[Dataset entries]
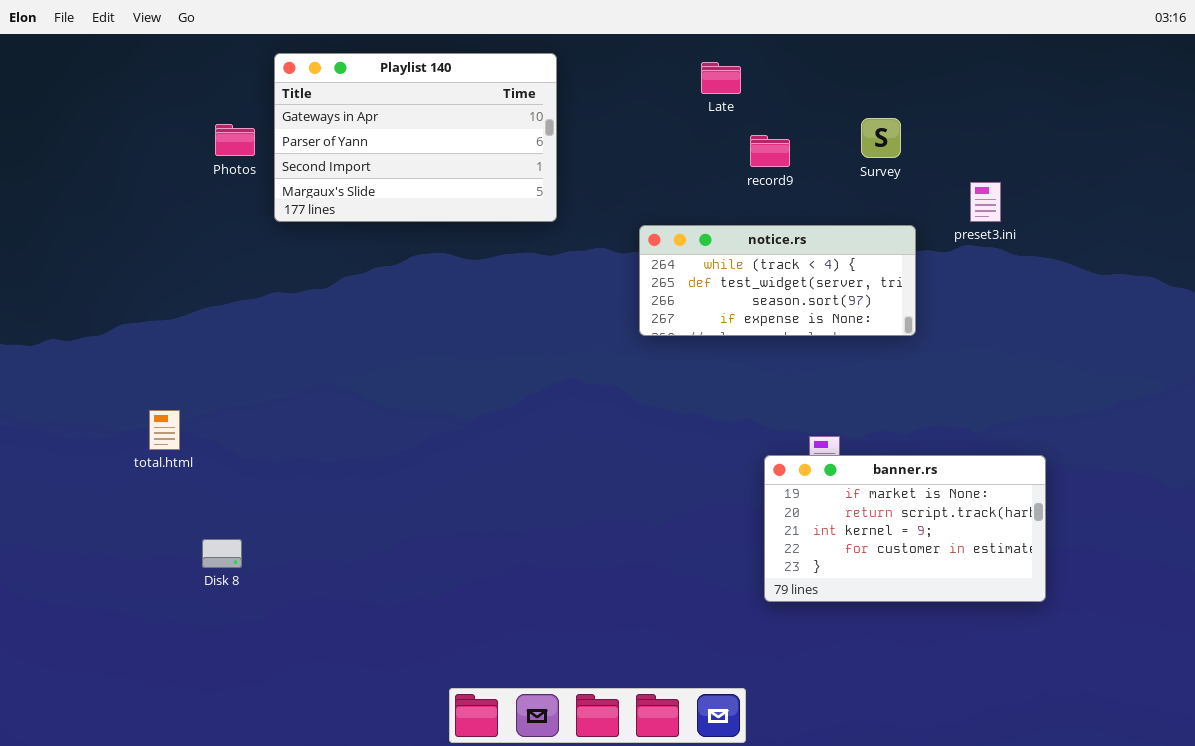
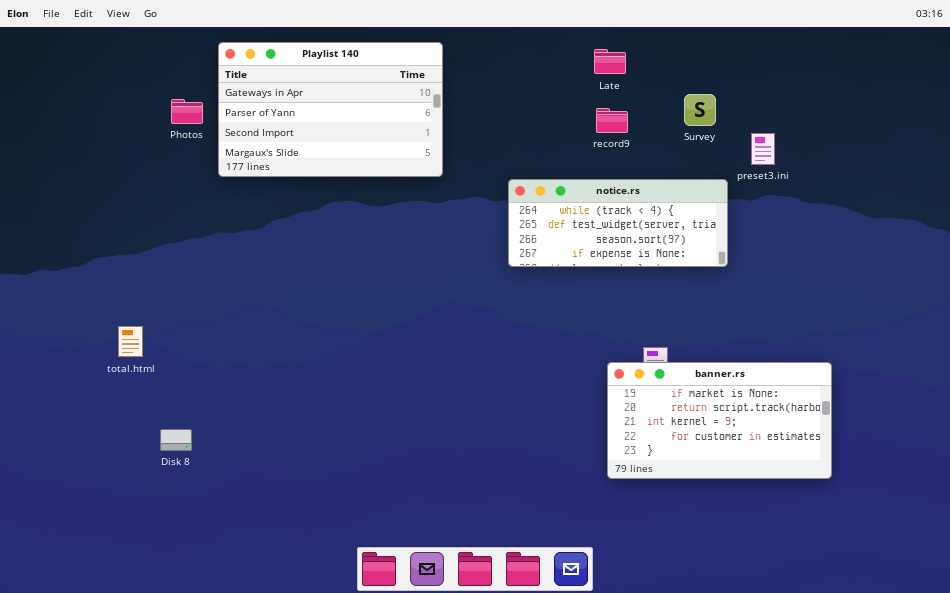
Late: [701,62,741,94] -> [594,49,626,74], moved
preset3.ini: [970,182,1001,222] -> [751,133,775,165], moved

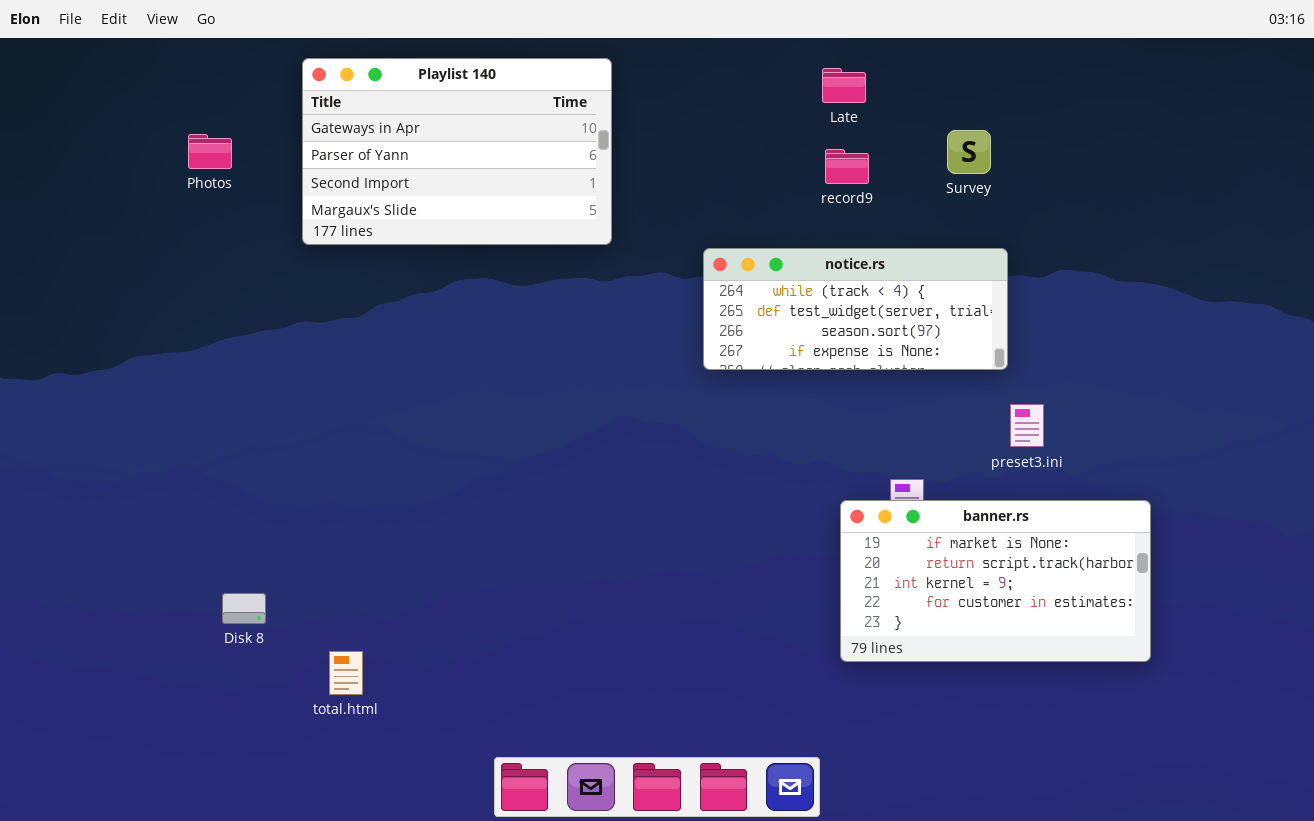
Photos: [171,99,203,124] -> [188,134,232,169], moved
preset3.ini: [751,133,775,165] -> [1010,404,1044,447], moved
total.html: [118,326,143,357] -> [329,651,363,695], moved

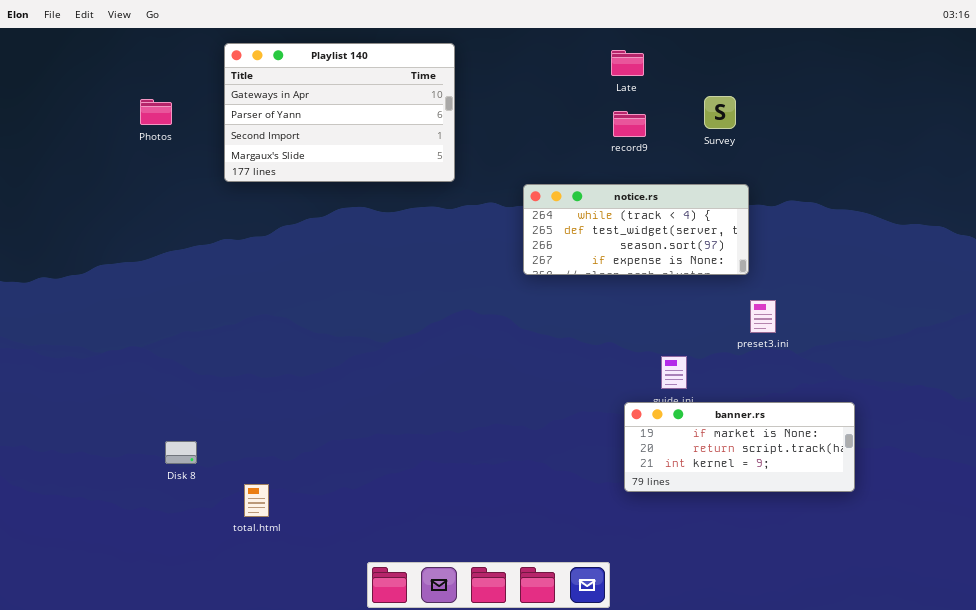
banner.rs: [840,500,1151,662] -> [624,402,855,492], resized

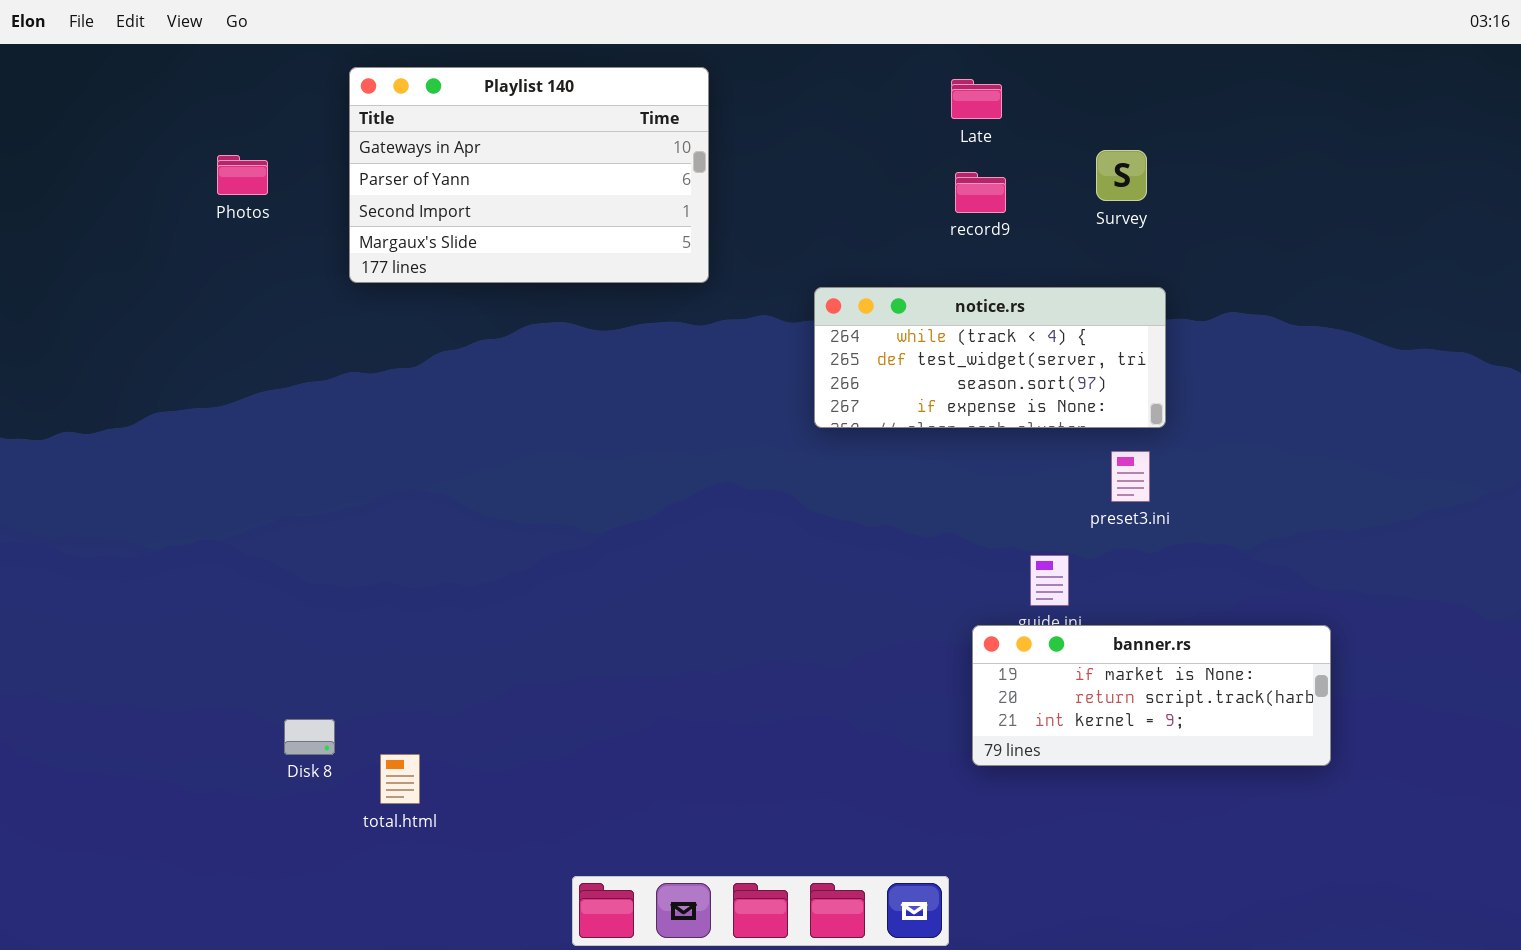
preset3.ini: [750,300,776,333] -> [1111,451,1150,502], moved
Disk 8: [165,441,197,464] -> [284,719,335,755], moved

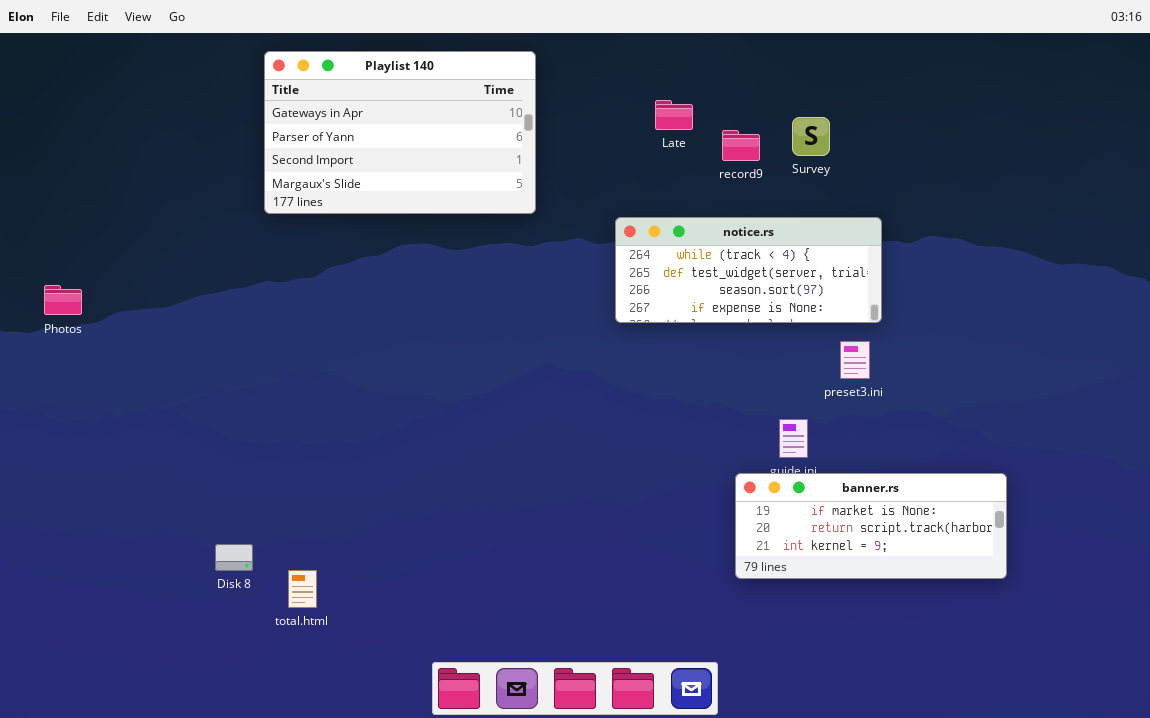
Late: [951,79,1002,119] -> [655,100,693,130], moved
Survey: [1096,150,1147,201] -> [792,117,830,156], moved
Photos: [217,155,268,195] -> [44,285,82,315], moved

### Goal of the exercise
Copy out the data verbatim, with no pictures.

### Answer for this exercise
Late: [701,62,741,94] -> [594,49,626,74], moved
preset3.ini: [970,182,1001,222] -> [751,133,775,165], moved

Photos: [171,99,203,124] -> [188,134,232,169], moved
preset3.ini: [751,133,775,165] -> [1010,404,1044,447], moved
total.html: [118,326,143,357] -> [329,651,363,695], moved

banner.rs: [840,500,1151,662] -> [624,402,855,492], resized

preset3.ini: [750,300,776,333] -> [1111,451,1150,502], moved
Disk 8: [165,441,197,464] -> [284,719,335,755], moved

Late: [951,79,1002,119] -> [655,100,693,130], moved
Survey: [1096,150,1147,201] -> [792,117,830,156], moved
Photos: [217,155,268,195] -> [44,285,82,315], moved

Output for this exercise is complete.